What the exercise asks
Every word in the data below belongs in your copy, exactly as given; the pictures do not.

Segment Open

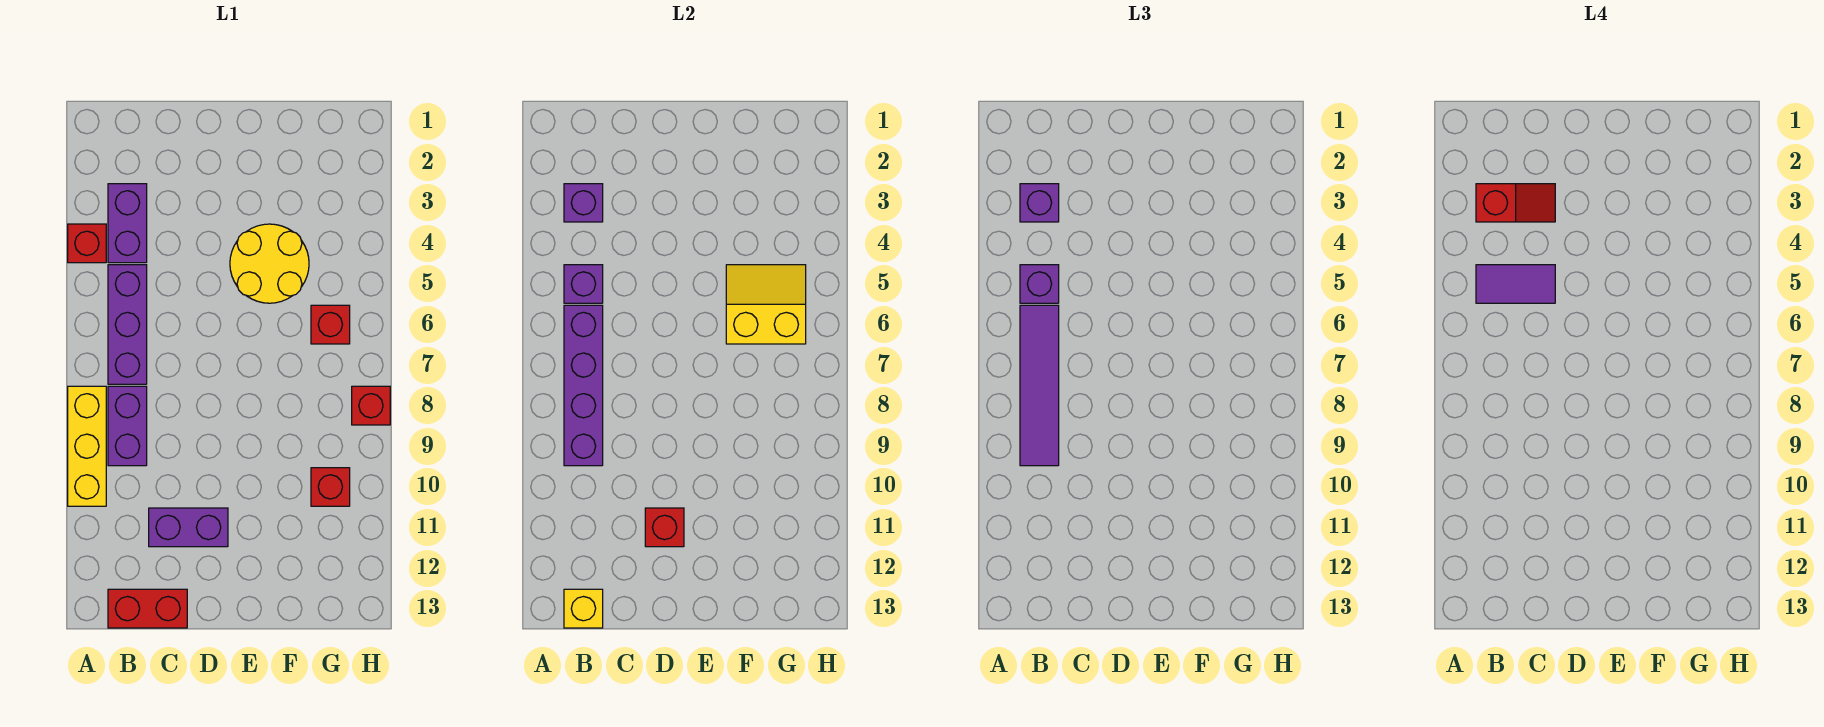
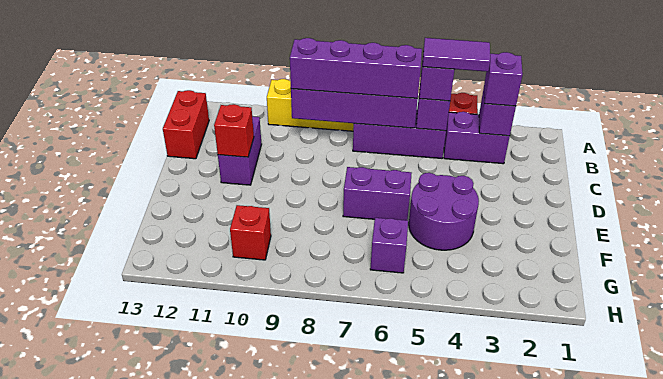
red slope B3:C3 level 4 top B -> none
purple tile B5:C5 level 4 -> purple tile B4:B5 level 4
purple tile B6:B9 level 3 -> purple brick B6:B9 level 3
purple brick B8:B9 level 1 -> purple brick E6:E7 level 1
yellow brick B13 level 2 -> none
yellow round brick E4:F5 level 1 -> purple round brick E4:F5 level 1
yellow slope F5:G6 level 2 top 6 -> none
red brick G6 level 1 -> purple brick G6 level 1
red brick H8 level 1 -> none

Segment Closed

Exercise result
red slope B3:C3 level 4 top B -> none
purple tile B5:C5 level 4 -> purple tile B4:B5 level 4
purple tile B6:B9 level 3 -> purple brick B6:B9 level 3
purple brick B8:B9 level 1 -> purple brick E6:E7 level 1
yellow brick B13 level 2 -> none
yellow round brick E4:F5 level 1 -> purple round brick E4:F5 level 1
yellow slope F5:G6 level 2 top 6 -> none
red brick G6 level 1 -> purple brick G6 level 1
red brick H8 level 1 -> none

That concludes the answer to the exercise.